The task:
Copy verbatim the block of lines in the entries below whose first line contains "camera: 15 degrees left, 15 degrees down" and whose last line contains "(696, 293) = (675, 204): white". Leave out all other lines.

Source information:

- Opening Delimiter -

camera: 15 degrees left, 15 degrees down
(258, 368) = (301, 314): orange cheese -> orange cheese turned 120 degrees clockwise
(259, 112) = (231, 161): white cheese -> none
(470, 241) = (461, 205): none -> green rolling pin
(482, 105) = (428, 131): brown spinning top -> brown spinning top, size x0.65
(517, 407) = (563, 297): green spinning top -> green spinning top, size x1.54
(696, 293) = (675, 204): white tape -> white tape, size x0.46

- Closing Delimiter -
- Opening Delimiter -

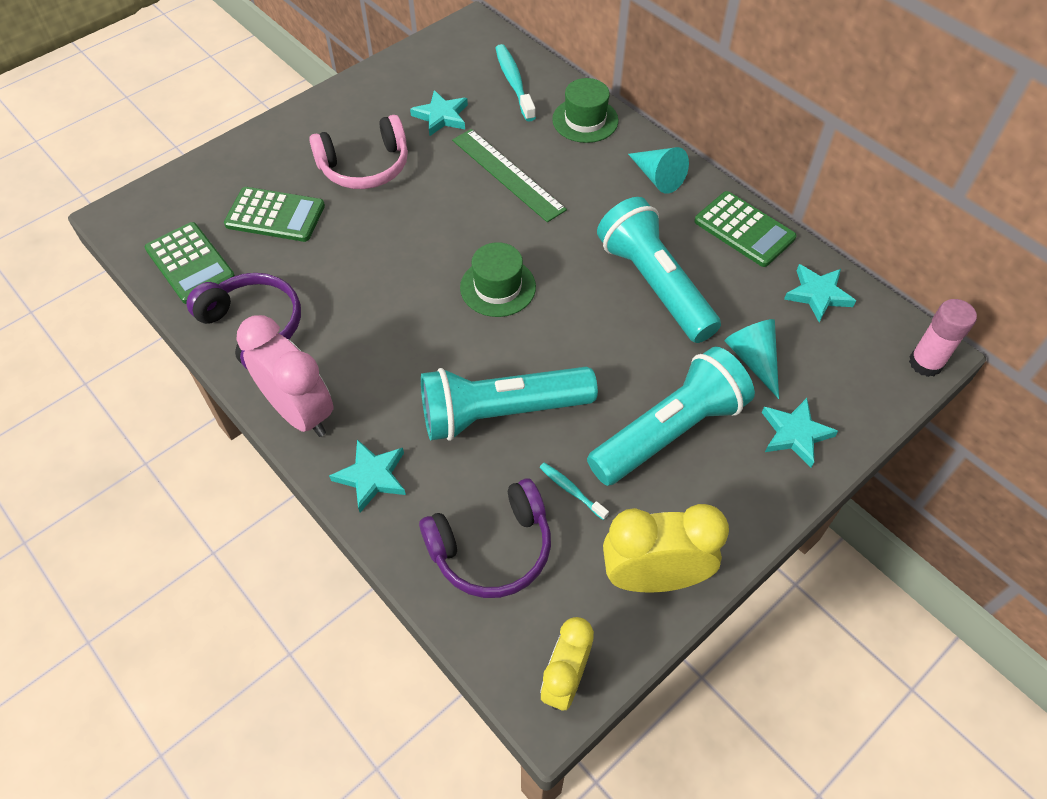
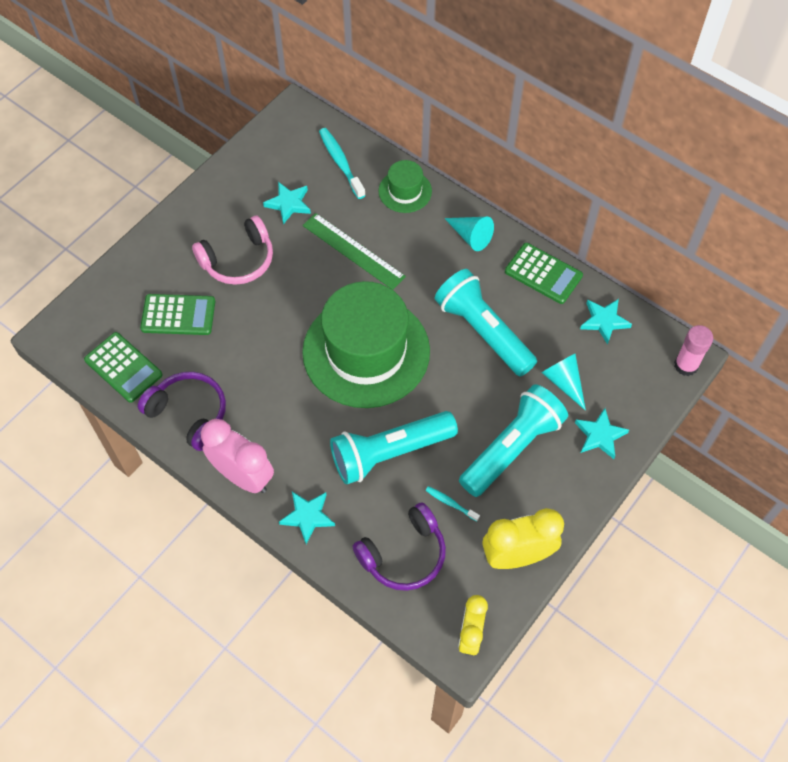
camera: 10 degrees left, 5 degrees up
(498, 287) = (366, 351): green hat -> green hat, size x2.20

- Closing Delimiter -

Result of the task:
camera: 15 degrees left, 15 degrees down
(258, 368) = (301, 314): orange cheese -> orange cheese turned 120 degrees clockwise
(259, 112) = (231, 161): white cheese -> none
(470, 241) = (461, 205): none -> green rolling pin
(482, 105) = (428, 131): brown spinning top -> brown spinning top, size x0.65
(517, 407) = (563, 297): green spinning top -> green spinning top, size x1.54
(696, 293) = (675, 204): white tape -> white tape, size x0.46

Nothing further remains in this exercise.